- _Available records_
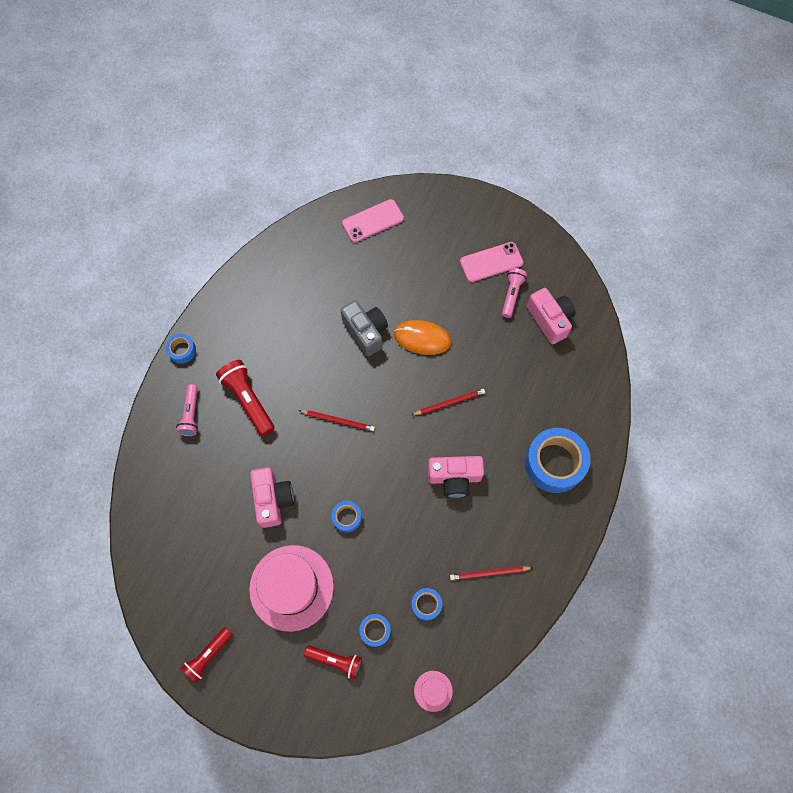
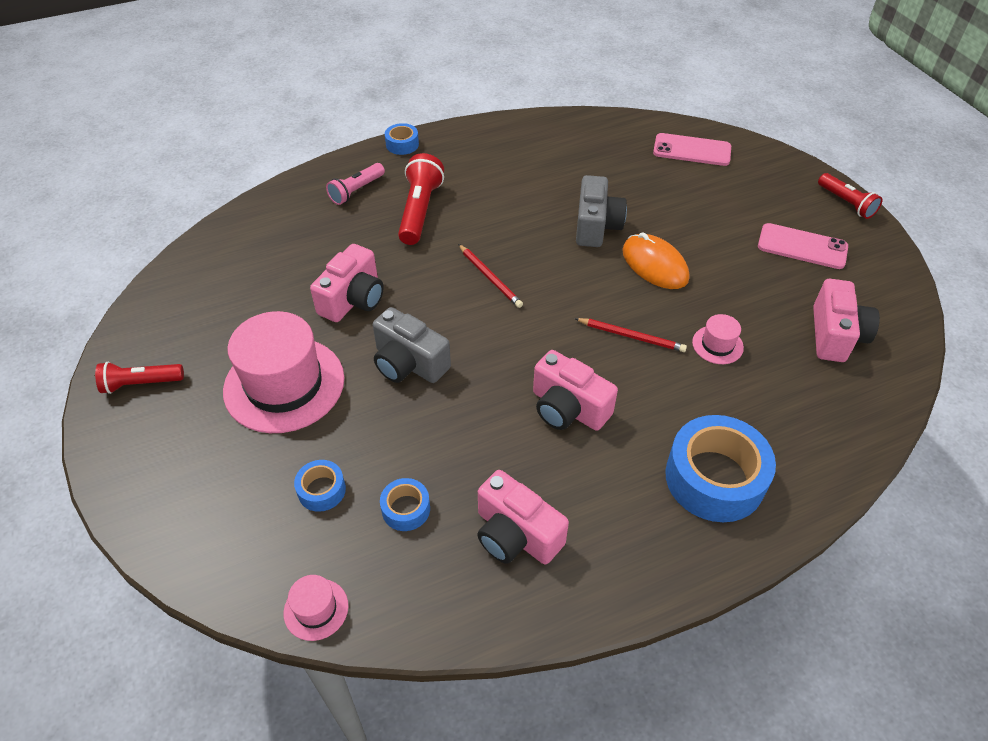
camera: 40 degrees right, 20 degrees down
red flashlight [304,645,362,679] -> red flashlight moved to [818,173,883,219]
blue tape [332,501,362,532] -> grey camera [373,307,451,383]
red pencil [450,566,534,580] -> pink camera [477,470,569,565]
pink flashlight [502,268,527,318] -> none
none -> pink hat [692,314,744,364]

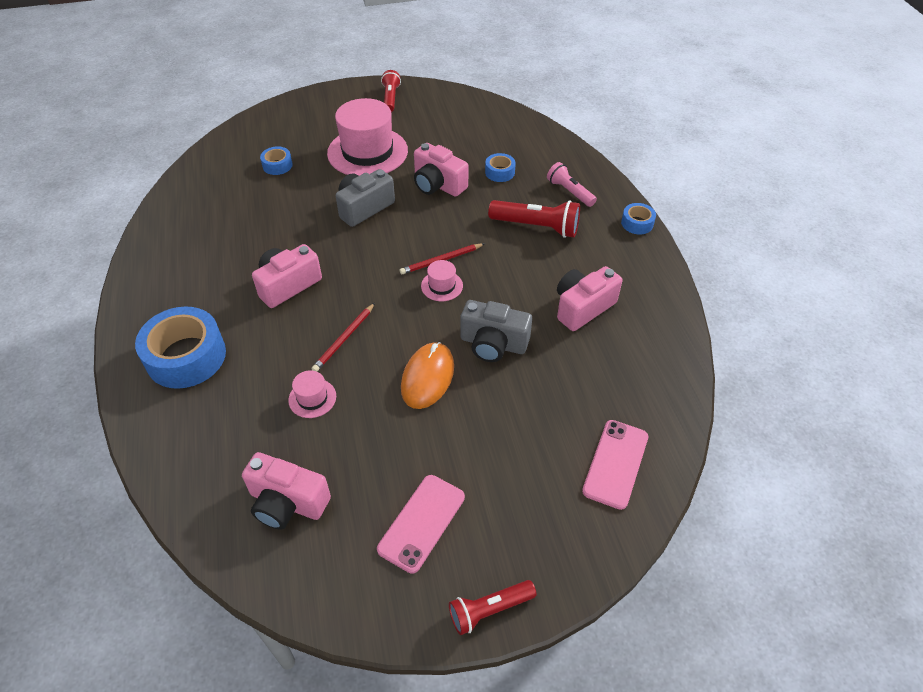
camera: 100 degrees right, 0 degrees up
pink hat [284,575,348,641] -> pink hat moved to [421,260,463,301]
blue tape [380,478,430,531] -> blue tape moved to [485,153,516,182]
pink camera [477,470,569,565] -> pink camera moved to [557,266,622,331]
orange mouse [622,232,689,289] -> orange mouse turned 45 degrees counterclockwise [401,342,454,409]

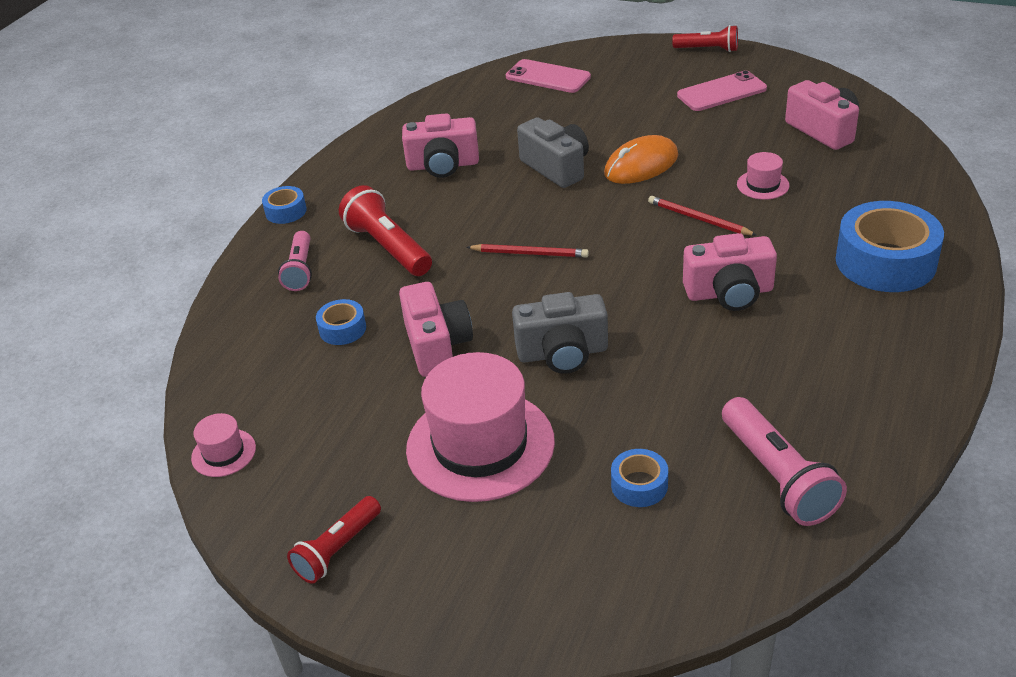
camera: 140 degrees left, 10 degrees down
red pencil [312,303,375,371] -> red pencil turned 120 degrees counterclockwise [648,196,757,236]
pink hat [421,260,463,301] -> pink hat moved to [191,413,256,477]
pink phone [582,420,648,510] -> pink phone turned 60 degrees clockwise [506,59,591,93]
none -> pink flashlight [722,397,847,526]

- _Exercise requirements_
Using the entries above, find all lines with "tape". Copy them.

- _Task answer_
blue tape [332,501,362,532] -> grey camera [373,307,451,383]
blue tape [380,478,430,531] -> blue tape moved to [485,153,516,182]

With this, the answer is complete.